DATA LINES
====

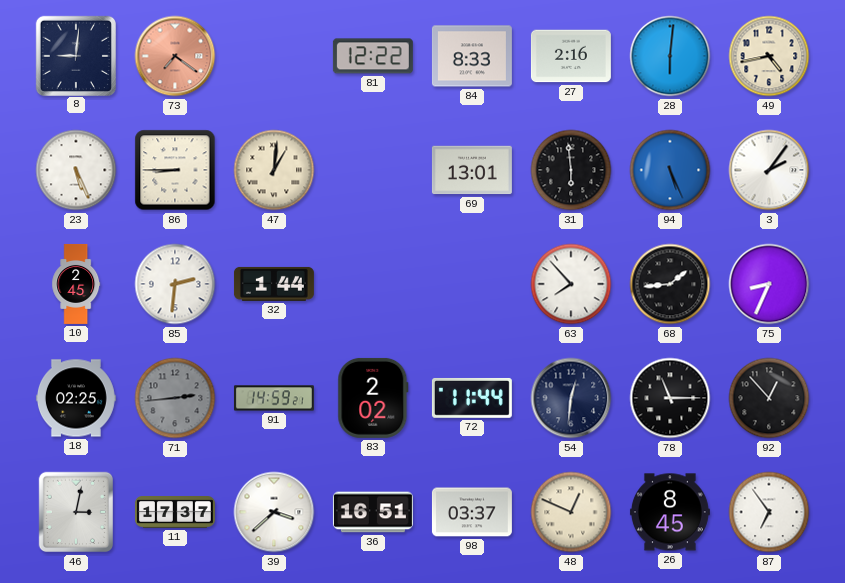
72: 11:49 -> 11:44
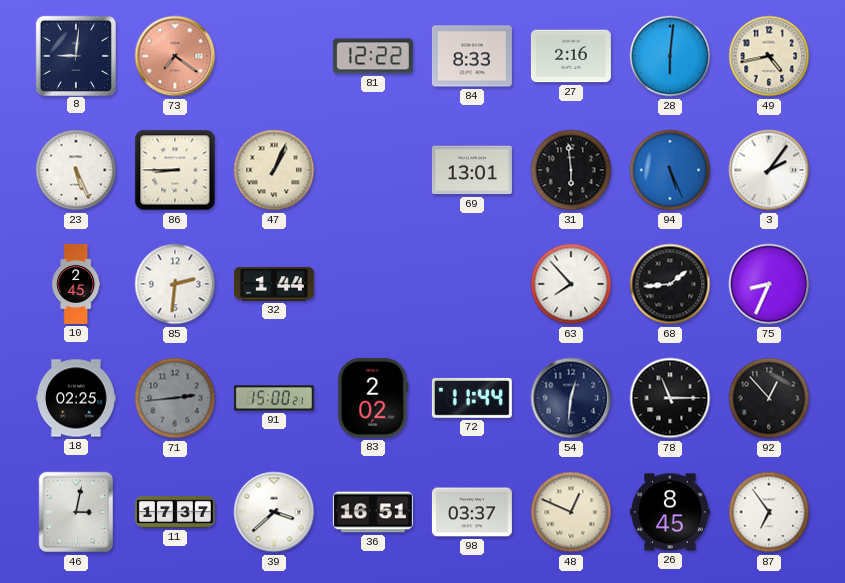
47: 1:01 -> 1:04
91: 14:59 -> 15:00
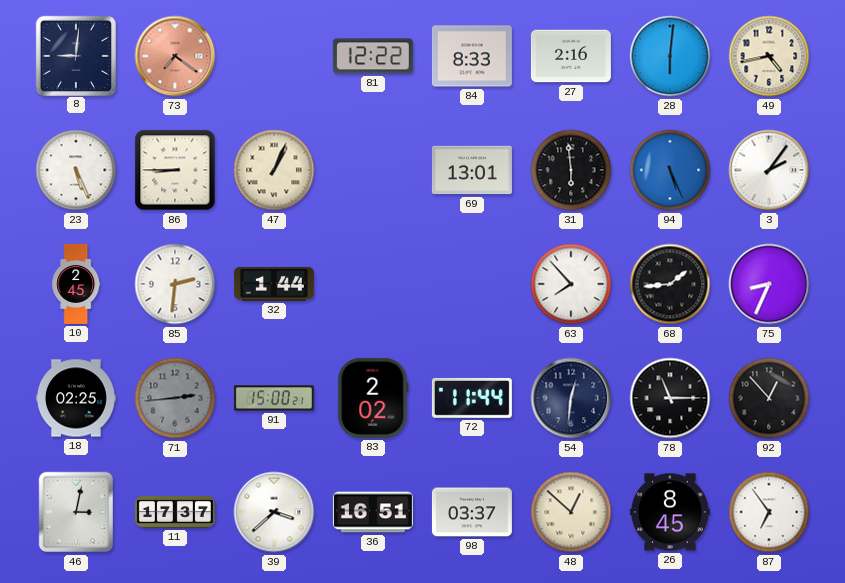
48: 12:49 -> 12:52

====

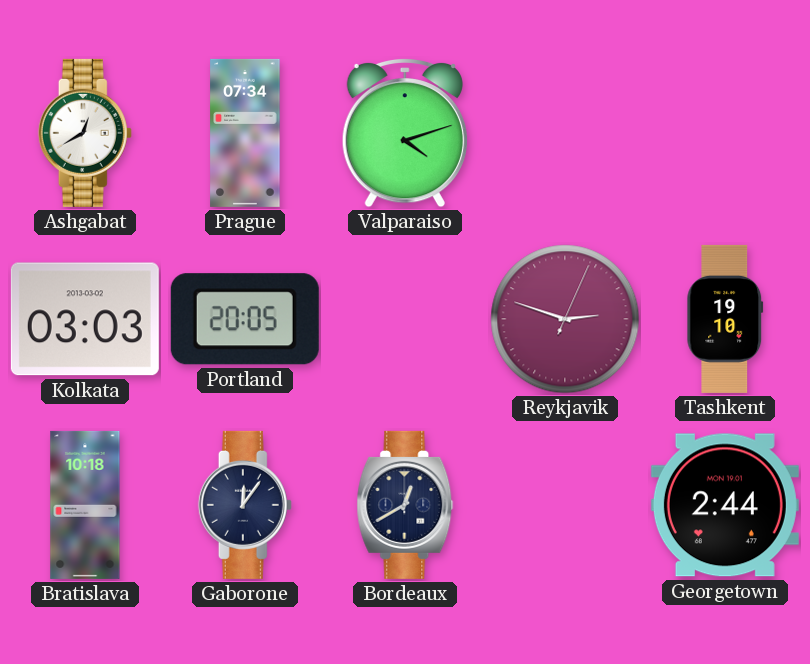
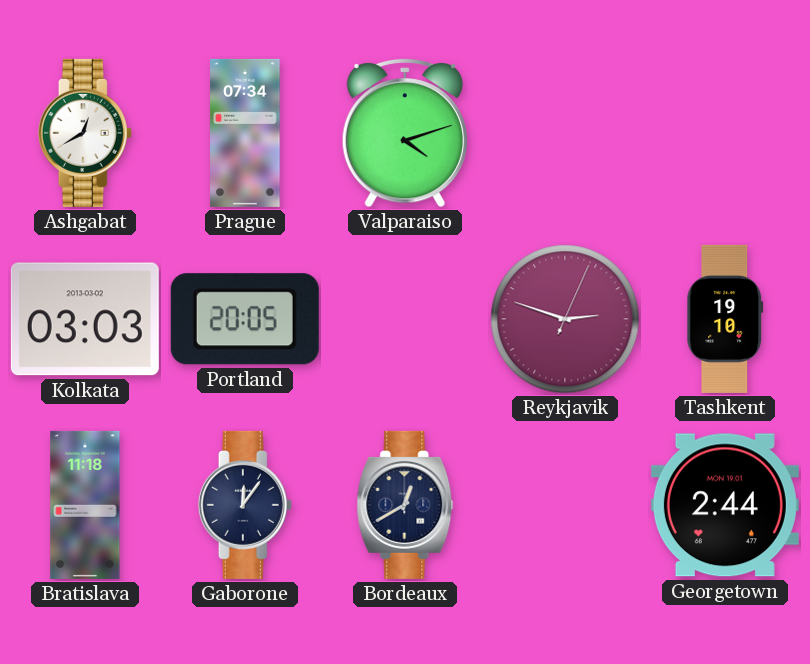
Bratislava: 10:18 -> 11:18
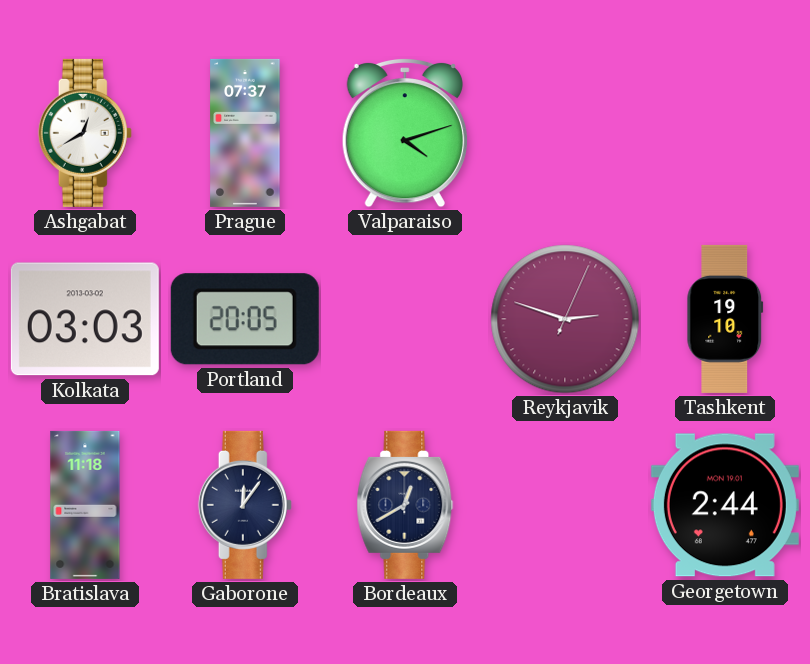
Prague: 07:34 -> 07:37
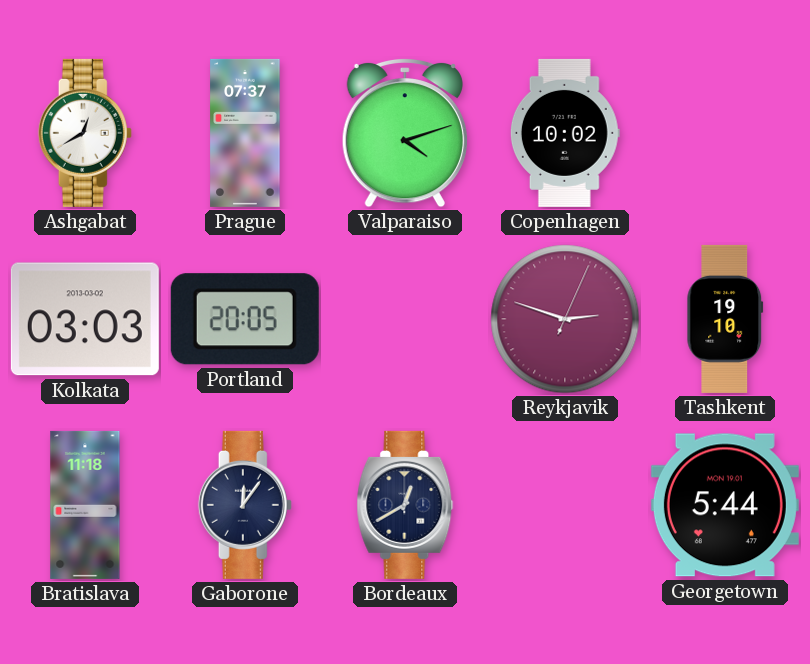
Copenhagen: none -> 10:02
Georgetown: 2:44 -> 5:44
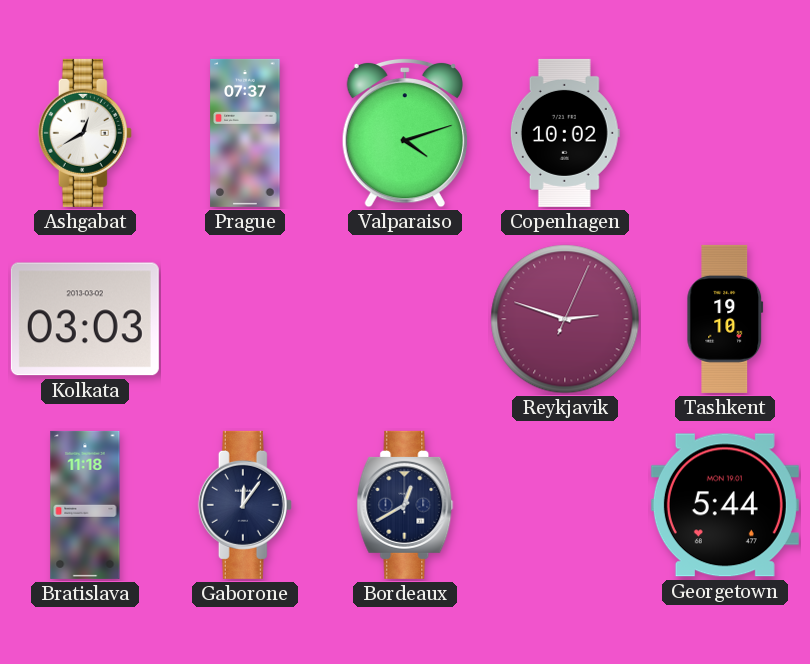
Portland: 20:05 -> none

====

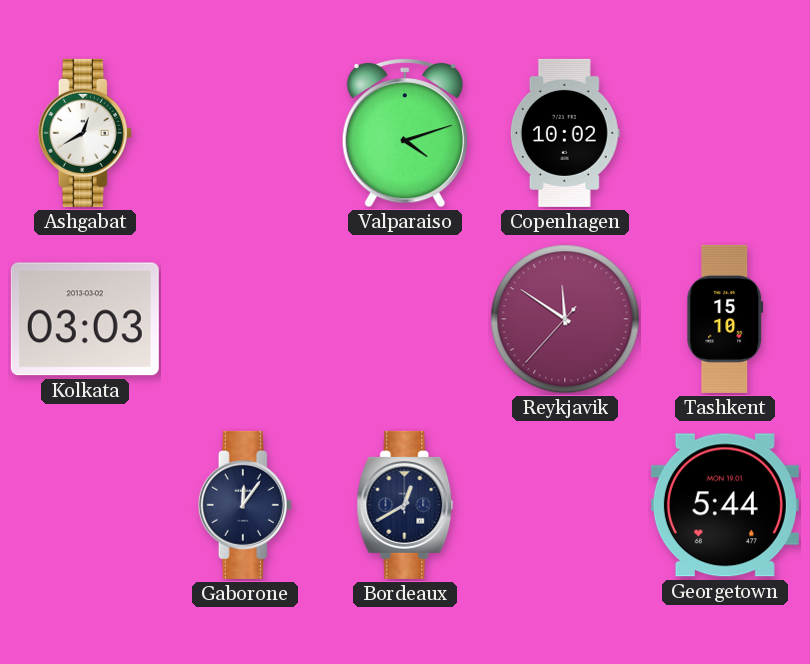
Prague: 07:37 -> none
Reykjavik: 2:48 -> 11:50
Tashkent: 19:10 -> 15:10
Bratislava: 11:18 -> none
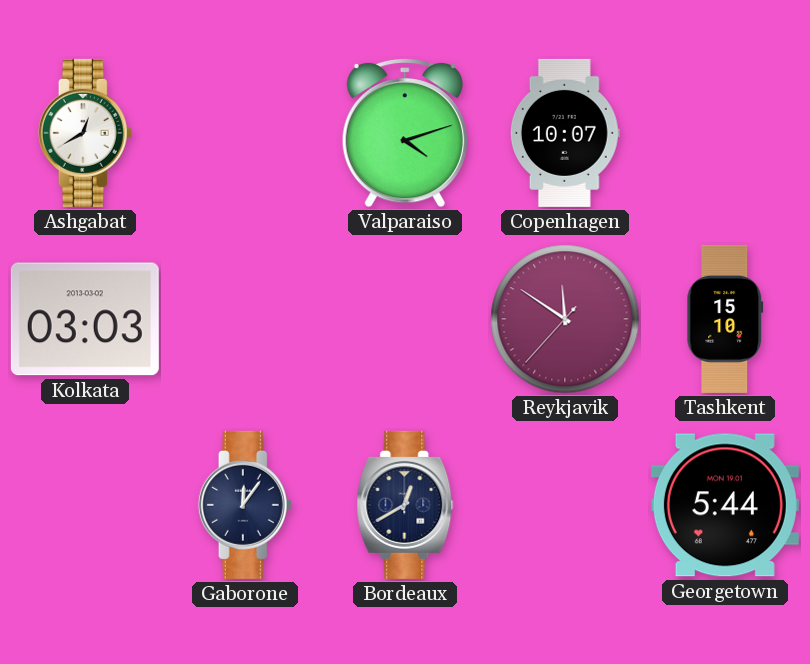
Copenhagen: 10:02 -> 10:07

====

GIVEN REQUEST
Render the entries starting at the line containing "Prague: 07:34 -> 07:37" and ending at the line containing "Georgetown: 2:44 -> 5:44" as a JSON list of strings, one string per line, with blank lines skipped and the pictures left out.

OUTPUT FOR THIS EXERCISE
[
  "Prague: 07:34 -> 07:37",
  "Copenhagen: none -> 10:02",
  "Georgetown: 2:44 -> 5:44"
]